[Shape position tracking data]
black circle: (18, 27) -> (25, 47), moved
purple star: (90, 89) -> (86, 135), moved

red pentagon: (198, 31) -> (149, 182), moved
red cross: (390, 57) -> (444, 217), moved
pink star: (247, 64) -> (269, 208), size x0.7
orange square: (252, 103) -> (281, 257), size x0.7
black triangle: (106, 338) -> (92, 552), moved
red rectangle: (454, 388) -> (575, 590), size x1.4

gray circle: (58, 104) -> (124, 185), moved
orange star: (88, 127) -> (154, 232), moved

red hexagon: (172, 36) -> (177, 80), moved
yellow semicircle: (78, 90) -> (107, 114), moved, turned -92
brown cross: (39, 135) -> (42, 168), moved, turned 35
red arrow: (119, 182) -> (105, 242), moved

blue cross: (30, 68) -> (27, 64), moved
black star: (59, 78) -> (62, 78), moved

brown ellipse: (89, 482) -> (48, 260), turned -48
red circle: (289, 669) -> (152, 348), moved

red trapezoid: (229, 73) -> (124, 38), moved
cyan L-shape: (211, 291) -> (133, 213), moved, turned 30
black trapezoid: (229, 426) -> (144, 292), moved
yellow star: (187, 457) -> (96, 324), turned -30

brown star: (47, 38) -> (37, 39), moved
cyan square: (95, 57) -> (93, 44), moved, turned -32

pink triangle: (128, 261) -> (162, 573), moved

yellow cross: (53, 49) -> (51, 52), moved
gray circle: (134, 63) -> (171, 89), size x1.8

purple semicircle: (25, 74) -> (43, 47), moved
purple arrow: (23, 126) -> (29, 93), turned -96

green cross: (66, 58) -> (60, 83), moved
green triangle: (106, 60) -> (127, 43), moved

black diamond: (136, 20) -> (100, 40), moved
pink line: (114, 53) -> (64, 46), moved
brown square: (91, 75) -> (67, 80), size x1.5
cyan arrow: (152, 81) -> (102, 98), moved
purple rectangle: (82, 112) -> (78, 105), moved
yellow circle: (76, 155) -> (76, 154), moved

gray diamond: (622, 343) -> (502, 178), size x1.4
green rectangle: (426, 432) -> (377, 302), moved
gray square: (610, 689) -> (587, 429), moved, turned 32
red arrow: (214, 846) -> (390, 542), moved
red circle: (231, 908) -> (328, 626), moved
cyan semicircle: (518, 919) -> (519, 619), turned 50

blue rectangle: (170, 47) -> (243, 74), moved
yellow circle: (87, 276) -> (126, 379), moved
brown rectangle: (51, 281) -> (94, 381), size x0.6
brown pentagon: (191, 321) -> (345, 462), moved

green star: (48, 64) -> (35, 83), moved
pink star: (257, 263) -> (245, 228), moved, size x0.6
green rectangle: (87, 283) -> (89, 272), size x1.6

Assignment » Each entry is to be retyped exactly as it appears.

Result of the task »
black circle: (18, 27) -> (25, 47), moved
purple star: (90, 89) -> (86, 135), moved

red pentagon: (198, 31) -> (149, 182), moved
red cross: (390, 57) -> (444, 217), moved
pink star: (247, 64) -> (269, 208), size x0.7
orange square: (252, 103) -> (281, 257), size x0.7
black triangle: (106, 338) -> (92, 552), moved
red rectangle: (454, 388) -> (575, 590), size x1.4

gray circle: (58, 104) -> (124, 185), moved
orange star: (88, 127) -> (154, 232), moved

red hexagon: (172, 36) -> (177, 80), moved
yellow semicircle: (78, 90) -> (107, 114), moved, turned -92
brown cross: (39, 135) -> (42, 168), moved, turned 35
red arrow: (119, 182) -> (105, 242), moved

blue cross: (30, 68) -> (27, 64), moved
black star: (59, 78) -> (62, 78), moved

brown ellipse: (89, 482) -> (48, 260), turned -48
red circle: (289, 669) -> (152, 348), moved

red trapezoid: (229, 73) -> (124, 38), moved
cyan L-shape: (211, 291) -> (133, 213), moved, turned 30
black trapezoid: (229, 426) -> (144, 292), moved
yellow star: (187, 457) -> (96, 324), turned -30

brown star: (47, 38) -> (37, 39), moved
cyan square: (95, 57) -> (93, 44), moved, turned -32

pink triangle: (128, 261) -> (162, 573), moved

yellow cross: (53, 49) -> (51, 52), moved
gray circle: (134, 63) -> (171, 89), size x1.8

purple semicircle: (25, 74) -> (43, 47), moved
purple arrow: (23, 126) -> (29, 93), turned -96

green cross: (66, 58) -> (60, 83), moved
green triangle: (106, 60) -> (127, 43), moved

black diamond: (136, 20) -> (100, 40), moved
pink line: (114, 53) -> (64, 46), moved
brown square: (91, 75) -> (67, 80), size x1.5
cyan arrow: (152, 81) -> (102, 98), moved
purple rectangle: (82, 112) -> (78, 105), moved
yellow circle: (76, 155) -> (76, 154), moved

gray diamond: (622, 343) -> (502, 178), size x1.4
green rectangle: (426, 432) -> (377, 302), moved
gray square: (610, 689) -> (587, 429), moved, turned 32
red arrow: (214, 846) -> (390, 542), moved
red circle: (231, 908) -> (328, 626), moved
cyan semicircle: (518, 919) -> (519, 619), turned 50

blue rectangle: (170, 47) -> (243, 74), moved
yellow circle: (87, 276) -> (126, 379), moved
brown rectangle: (51, 281) -> (94, 381), size x0.6
brown pentagon: (191, 321) -> (345, 462), moved

green star: (48, 64) -> (35, 83), moved
pink star: (257, 263) -> (245, 228), moved, size x0.6
green rectangle: (87, 283) -> (89, 272), size x1.6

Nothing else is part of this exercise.